■ TASK TO CARRY OUT
Check every line of the material below for the string "wallet". State how many lines have it.

■ AVAILABLE RECORDS
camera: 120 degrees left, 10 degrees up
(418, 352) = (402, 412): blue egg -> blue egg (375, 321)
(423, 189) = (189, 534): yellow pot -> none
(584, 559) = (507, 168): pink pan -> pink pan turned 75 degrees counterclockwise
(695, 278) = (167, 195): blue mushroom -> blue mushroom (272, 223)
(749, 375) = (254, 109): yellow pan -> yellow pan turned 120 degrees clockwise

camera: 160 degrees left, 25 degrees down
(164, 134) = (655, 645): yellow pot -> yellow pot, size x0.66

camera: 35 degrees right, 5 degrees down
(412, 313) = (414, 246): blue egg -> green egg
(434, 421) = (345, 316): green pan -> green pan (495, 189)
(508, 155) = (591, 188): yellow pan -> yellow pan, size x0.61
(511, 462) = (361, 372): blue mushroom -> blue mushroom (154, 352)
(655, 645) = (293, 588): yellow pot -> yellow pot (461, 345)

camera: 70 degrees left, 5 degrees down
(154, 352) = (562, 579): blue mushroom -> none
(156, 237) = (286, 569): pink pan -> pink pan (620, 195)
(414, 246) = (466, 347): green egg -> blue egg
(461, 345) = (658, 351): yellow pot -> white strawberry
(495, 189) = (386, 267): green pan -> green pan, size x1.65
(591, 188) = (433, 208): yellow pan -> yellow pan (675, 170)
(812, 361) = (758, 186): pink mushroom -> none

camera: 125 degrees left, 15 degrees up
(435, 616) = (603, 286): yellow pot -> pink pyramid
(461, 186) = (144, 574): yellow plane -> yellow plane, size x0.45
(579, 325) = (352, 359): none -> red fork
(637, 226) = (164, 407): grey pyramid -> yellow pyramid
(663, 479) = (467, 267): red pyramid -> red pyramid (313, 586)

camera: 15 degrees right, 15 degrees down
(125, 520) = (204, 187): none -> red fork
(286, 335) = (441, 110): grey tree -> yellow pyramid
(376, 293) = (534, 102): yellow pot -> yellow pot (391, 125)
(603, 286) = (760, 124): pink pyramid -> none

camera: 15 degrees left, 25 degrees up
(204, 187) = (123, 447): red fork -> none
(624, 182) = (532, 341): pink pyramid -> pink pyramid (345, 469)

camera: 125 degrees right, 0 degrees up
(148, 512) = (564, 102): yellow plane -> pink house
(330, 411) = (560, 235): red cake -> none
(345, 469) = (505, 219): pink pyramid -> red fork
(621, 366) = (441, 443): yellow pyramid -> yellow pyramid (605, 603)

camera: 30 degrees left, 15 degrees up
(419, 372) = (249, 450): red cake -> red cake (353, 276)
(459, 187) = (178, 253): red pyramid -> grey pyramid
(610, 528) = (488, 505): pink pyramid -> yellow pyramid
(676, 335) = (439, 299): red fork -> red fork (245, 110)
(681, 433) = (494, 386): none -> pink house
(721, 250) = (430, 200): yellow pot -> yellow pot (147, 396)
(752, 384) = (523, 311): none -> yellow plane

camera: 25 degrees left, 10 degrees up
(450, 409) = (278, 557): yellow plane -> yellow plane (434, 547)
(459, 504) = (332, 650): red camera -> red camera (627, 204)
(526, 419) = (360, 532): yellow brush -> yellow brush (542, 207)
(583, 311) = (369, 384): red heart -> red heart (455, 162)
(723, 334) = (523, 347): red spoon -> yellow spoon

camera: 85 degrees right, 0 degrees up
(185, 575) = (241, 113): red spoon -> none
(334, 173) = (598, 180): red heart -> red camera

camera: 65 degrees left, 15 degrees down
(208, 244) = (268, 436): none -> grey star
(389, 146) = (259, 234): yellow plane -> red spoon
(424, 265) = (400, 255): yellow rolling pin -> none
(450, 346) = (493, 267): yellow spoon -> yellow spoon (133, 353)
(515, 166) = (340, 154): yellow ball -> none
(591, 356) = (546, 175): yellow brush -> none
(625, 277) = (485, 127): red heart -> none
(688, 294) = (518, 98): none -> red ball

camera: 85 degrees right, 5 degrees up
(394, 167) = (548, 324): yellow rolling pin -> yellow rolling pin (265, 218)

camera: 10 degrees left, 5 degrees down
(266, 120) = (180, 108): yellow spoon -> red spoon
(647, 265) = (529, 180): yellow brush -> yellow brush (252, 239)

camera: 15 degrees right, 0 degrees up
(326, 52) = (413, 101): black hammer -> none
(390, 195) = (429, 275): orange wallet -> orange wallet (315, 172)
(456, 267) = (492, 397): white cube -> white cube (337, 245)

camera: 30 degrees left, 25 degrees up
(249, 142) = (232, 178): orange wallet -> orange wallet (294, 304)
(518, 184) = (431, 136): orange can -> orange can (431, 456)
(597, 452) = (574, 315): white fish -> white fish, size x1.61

■ SOLUTION FOR THIS PROBLEM
2